Problem description | The reply should contain every line of the data, repeated exactly, and no pictures.

(Entries provided)

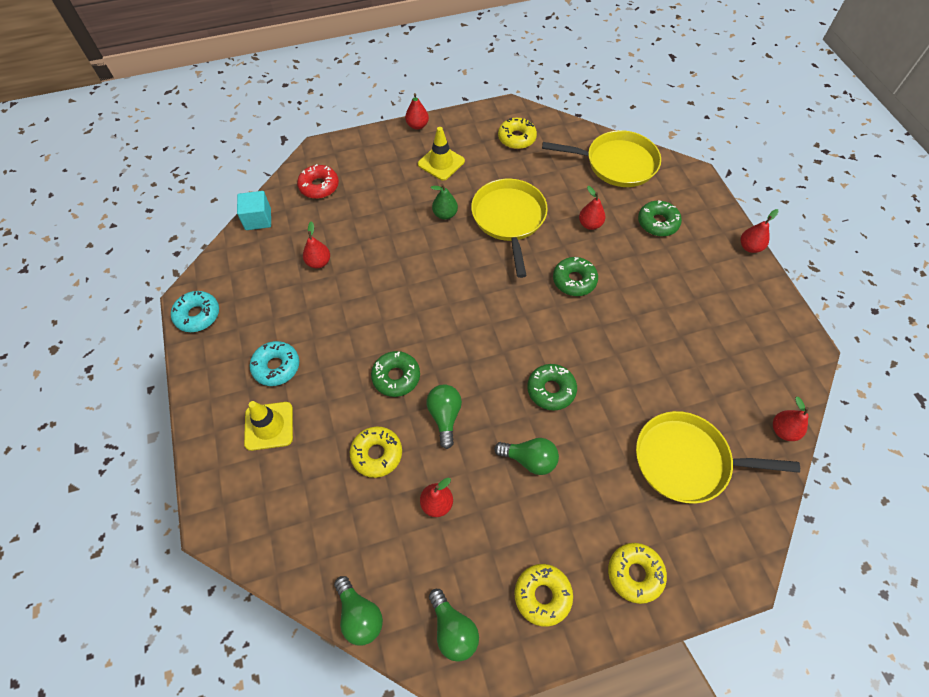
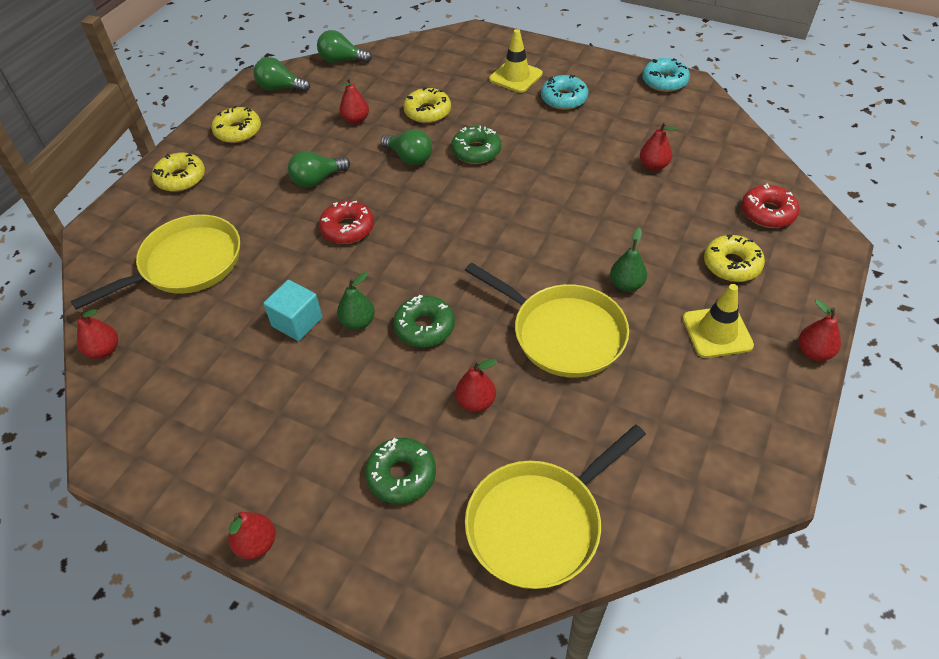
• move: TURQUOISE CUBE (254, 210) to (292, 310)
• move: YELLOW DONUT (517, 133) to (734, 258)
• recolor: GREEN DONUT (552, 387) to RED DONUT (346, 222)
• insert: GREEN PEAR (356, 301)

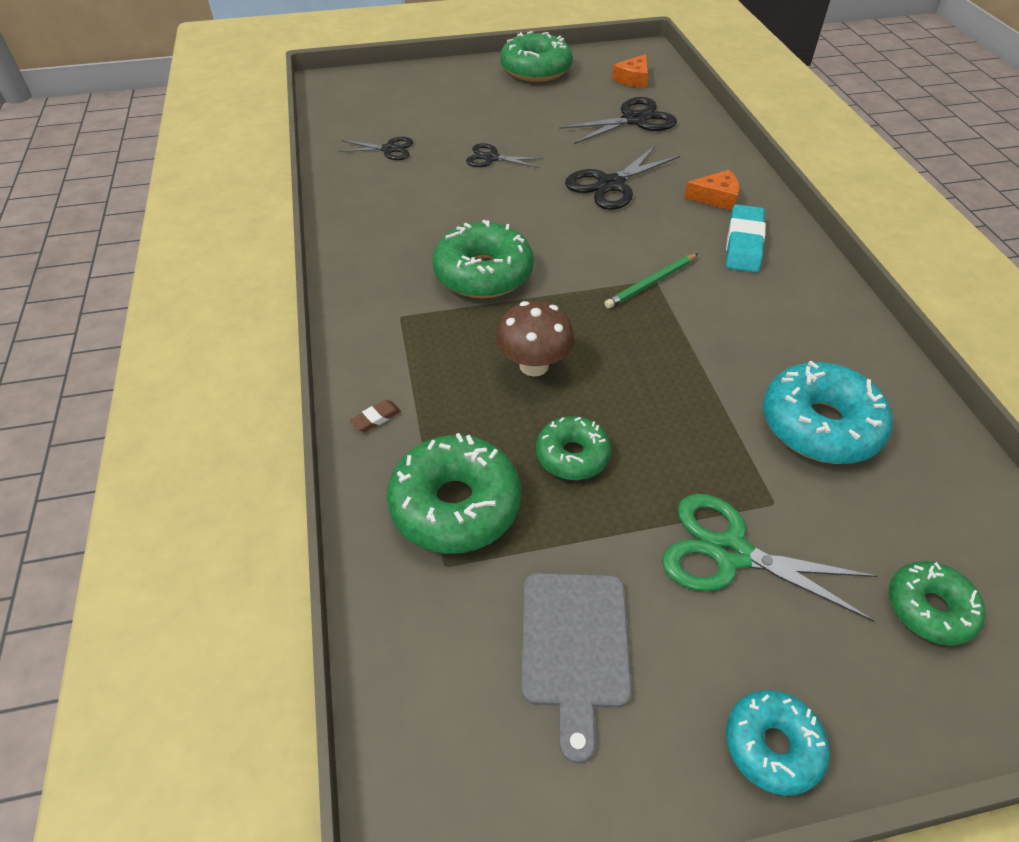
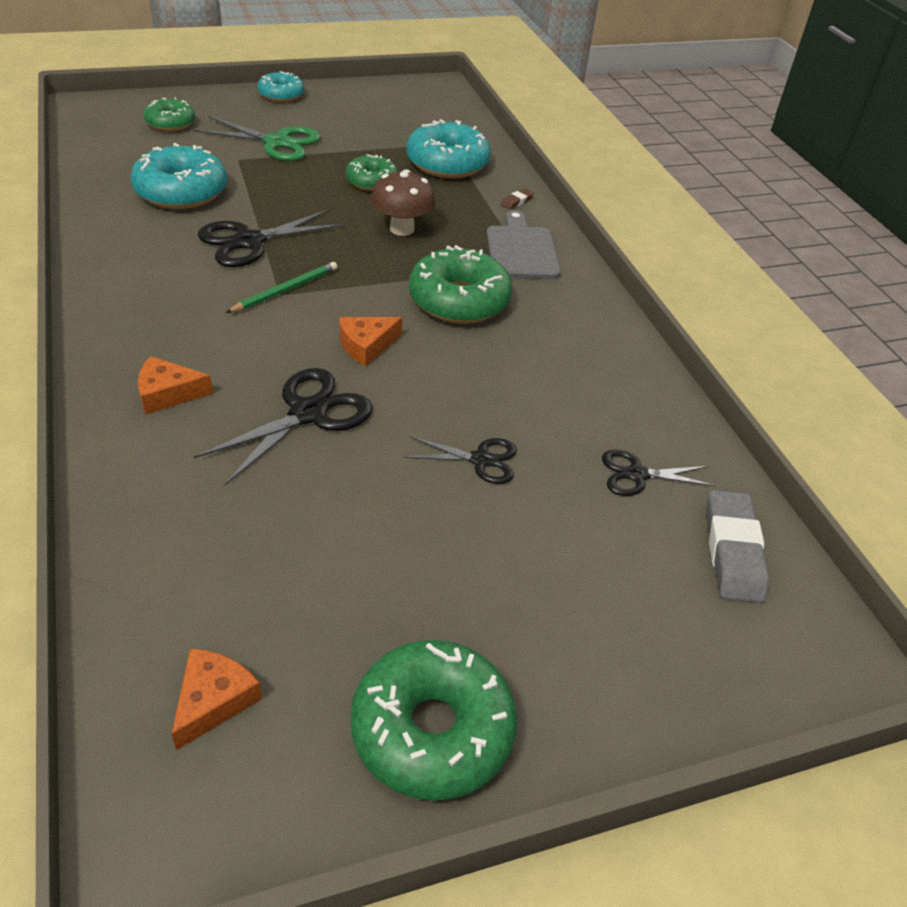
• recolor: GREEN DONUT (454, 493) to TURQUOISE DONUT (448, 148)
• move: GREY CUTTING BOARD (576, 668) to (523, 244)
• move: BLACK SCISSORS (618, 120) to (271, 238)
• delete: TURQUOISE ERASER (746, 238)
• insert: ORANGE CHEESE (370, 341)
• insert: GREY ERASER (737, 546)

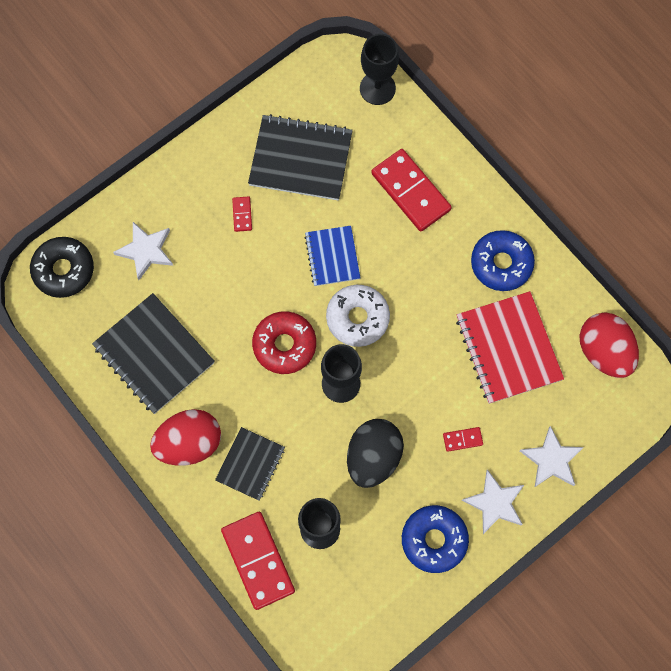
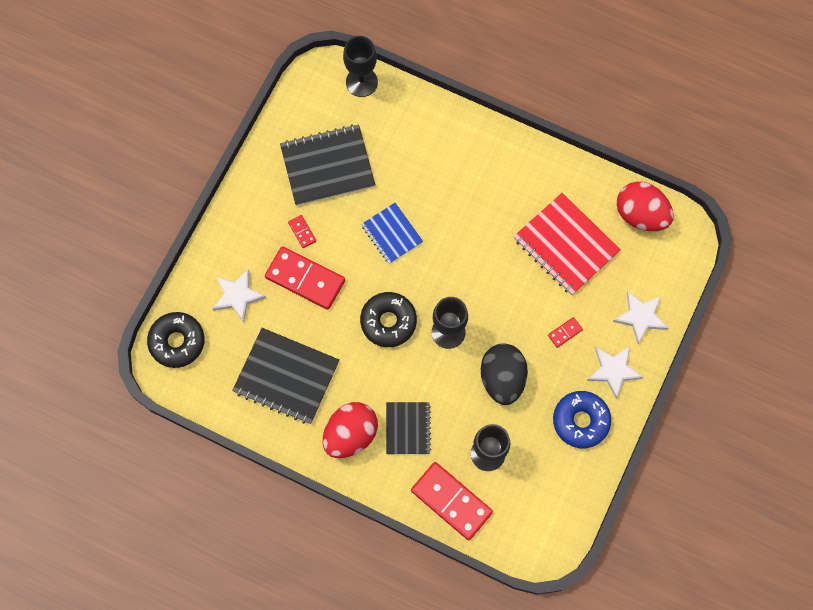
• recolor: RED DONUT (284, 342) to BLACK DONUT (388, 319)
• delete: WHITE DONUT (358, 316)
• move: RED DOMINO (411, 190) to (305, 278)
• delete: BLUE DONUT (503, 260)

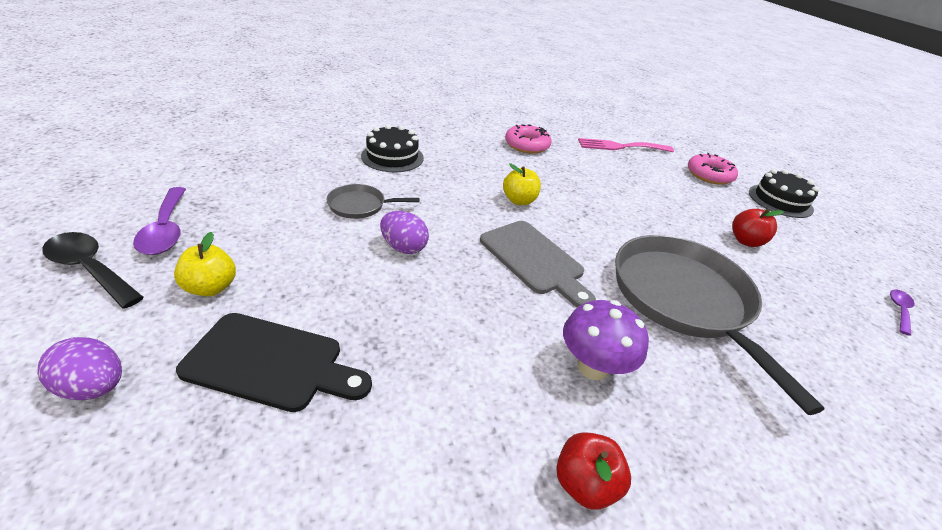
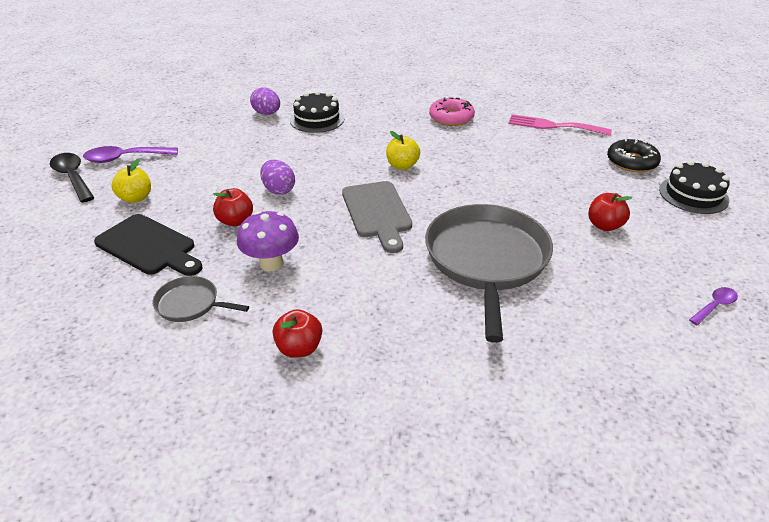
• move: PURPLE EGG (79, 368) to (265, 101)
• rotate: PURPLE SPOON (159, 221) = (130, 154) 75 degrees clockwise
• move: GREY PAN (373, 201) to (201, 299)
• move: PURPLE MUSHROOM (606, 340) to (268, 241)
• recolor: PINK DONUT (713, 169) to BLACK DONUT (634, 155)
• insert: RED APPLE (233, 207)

(End Entries provided)

Reply |
• move: TURQUOISE CUBE (254, 210) to (292, 310)
• move: YELLOW DONUT (517, 133) to (734, 258)
• recolor: GREEN DONUT (552, 387) to RED DONUT (346, 222)
• insert: GREEN PEAR (356, 301)

• recolor: GREEN DONUT (454, 493) to TURQUOISE DONUT (448, 148)
• move: GREY CUTTING BOARD (576, 668) to (523, 244)
• move: BLACK SCISSORS (618, 120) to (271, 238)
• delete: TURQUOISE ERASER (746, 238)
• insert: ORANGE CHEESE (370, 341)
• insert: GREY ERASER (737, 546)

• recolor: RED DONUT (284, 342) to BLACK DONUT (388, 319)
• delete: WHITE DONUT (358, 316)
• move: RED DOMINO (411, 190) to (305, 278)
• delete: BLUE DONUT (503, 260)

• move: PURPLE EGG (79, 368) to (265, 101)
• rotate: PURPLE SPOON (159, 221) = (130, 154) 75 degrees clockwise
• move: GREY PAN (373, 201) to (201, 299)
• move: PURPLE MUSHROOM (606, 340) to (268, 241)
• recolor: PINK DONUT (713, 169) to BLACK DONUT (634, 155)
• insert: RED APPLE (233, 207)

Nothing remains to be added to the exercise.